What you are asked to do: Please set down only the lines from the one containing "blue padlock: 6 -> 5" through the end of the entries below, exactly, minus any pictures.

[Coordinate-based change listings]
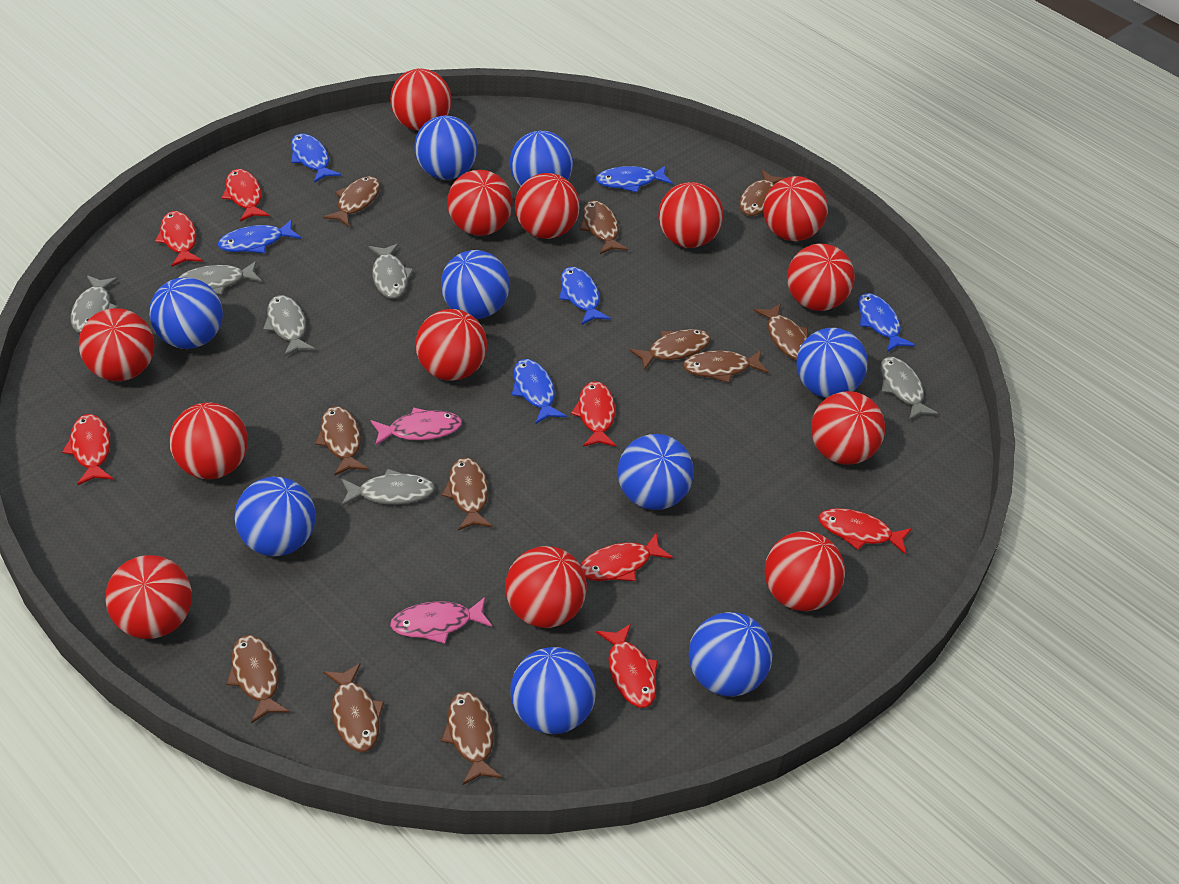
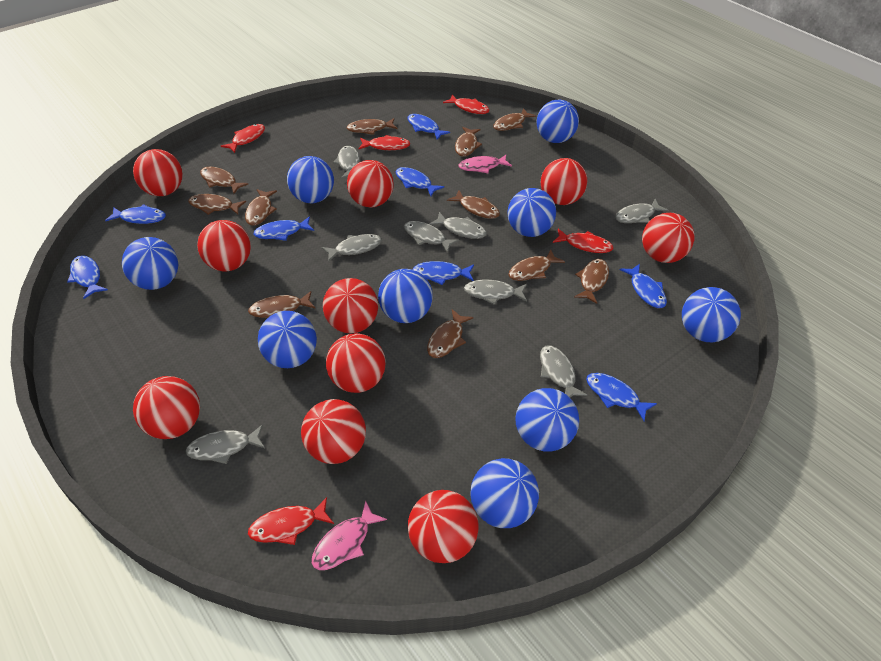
blue fish: 6 -> 8
grey fish: 6 -> 8
red ball: 13 -> 10
red fish: 7 -> 5

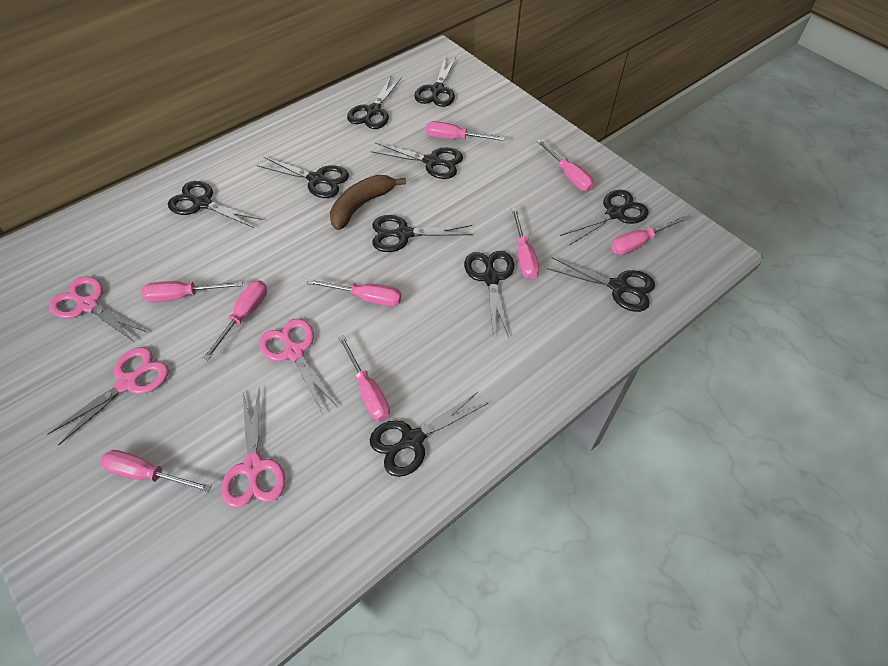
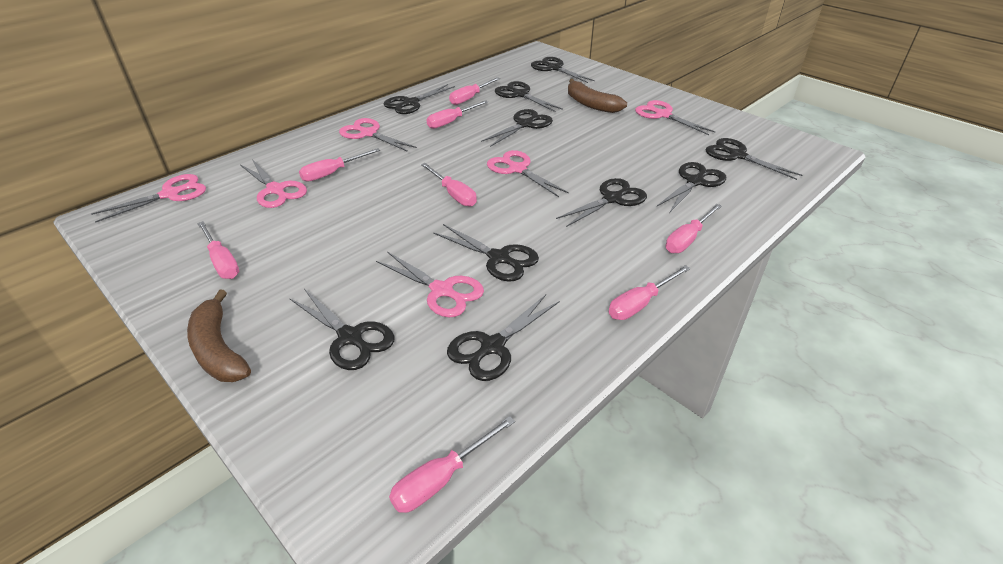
brown banana: 1 -> 2
pink scissors: 4 -> 6
pink screwdriver: 9 -> 8

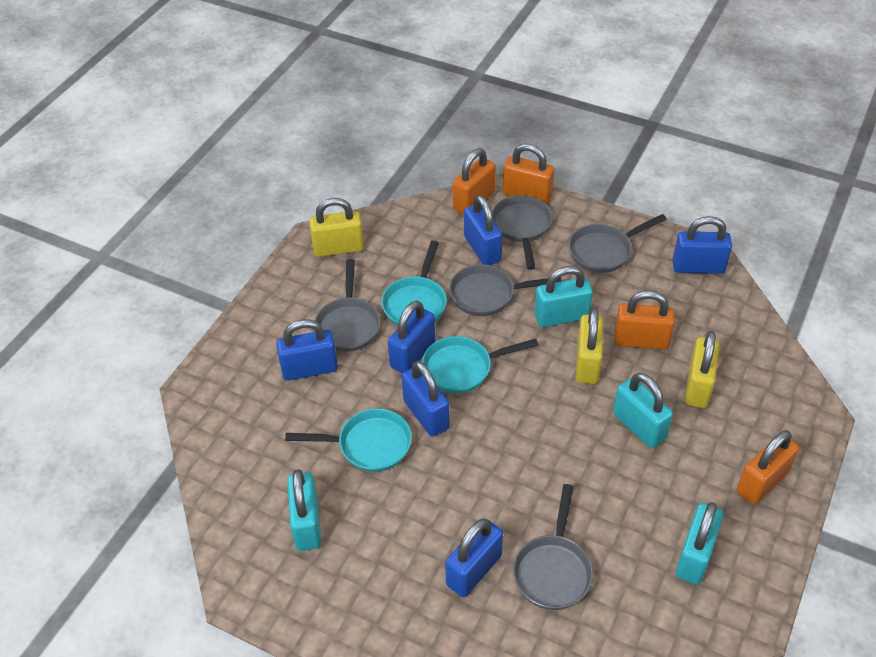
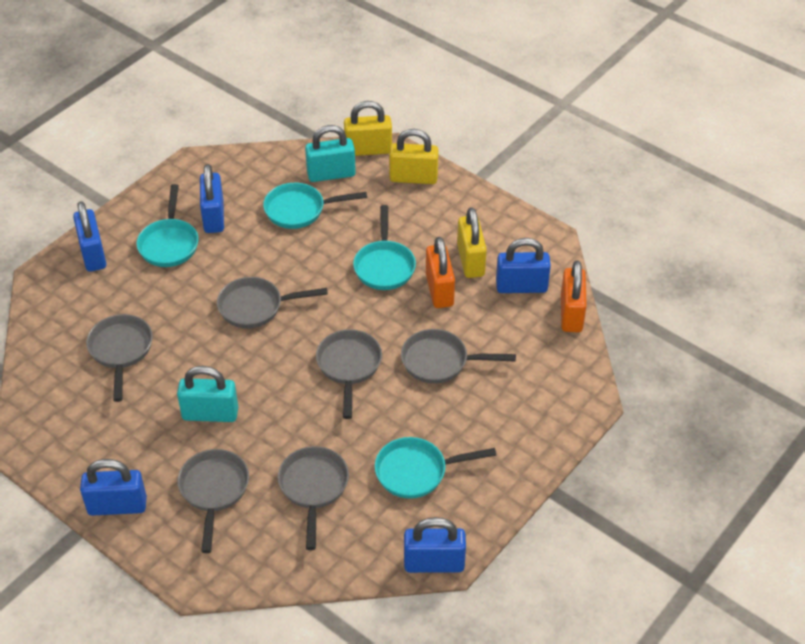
blue padlock: 6 -> 5
grey pan: 5 -> 6
orange padlock: 4 -> 2
turquoise padlock: 4 -> 2
turquoise pan: 3 -> 4

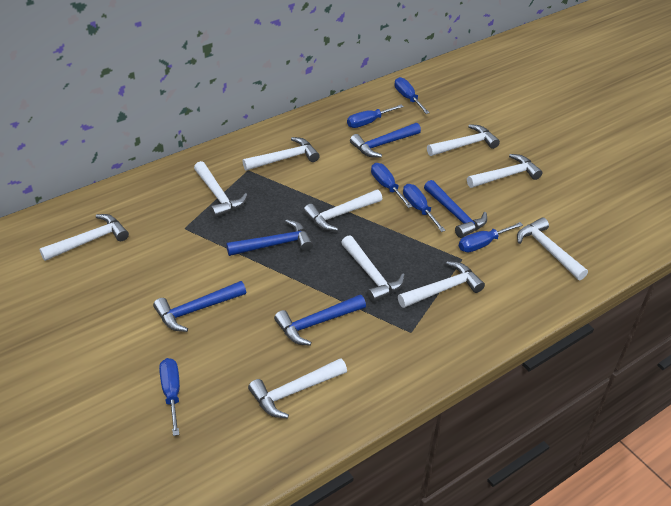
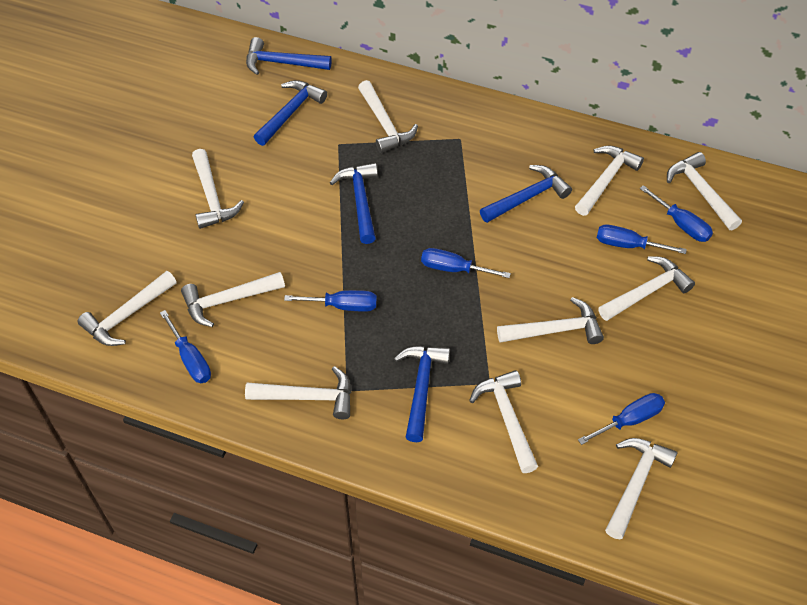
white hammer: 10 -> 11

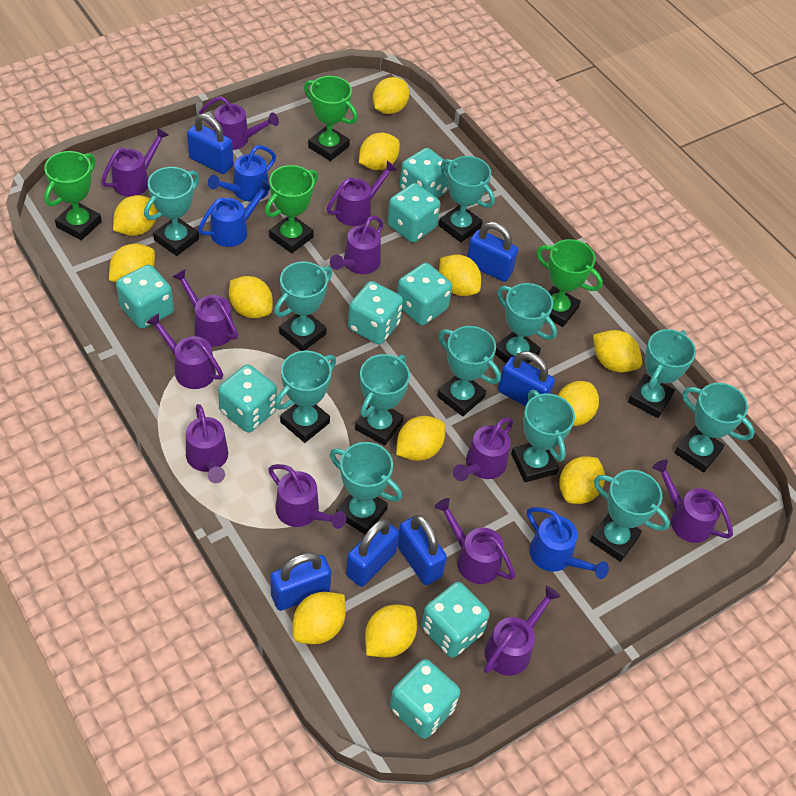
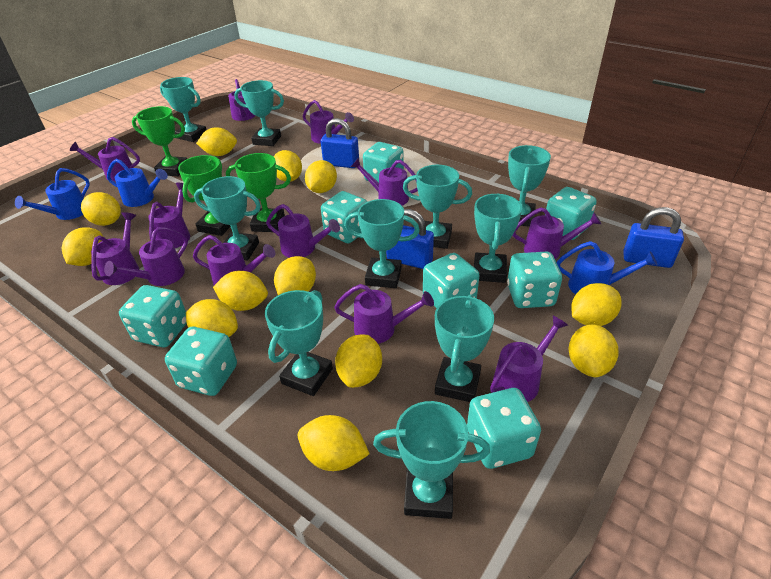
blue padlock: 6 -> 3
green trophy: 4 -> 3
turquoise trophy: 12 -> 10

Result:
blue padlock: 6 -> 5
grey pan: 5 -> 6
orange padlock: 4 -> 2
turquoise padlock: 4 -> 2
turquoise pan: 3 -> 4

white hammer: 10 -> 11

blue padlock: 6 -> 3
green trophy: 4 -> 3
turquoise trophy: 12 -> 10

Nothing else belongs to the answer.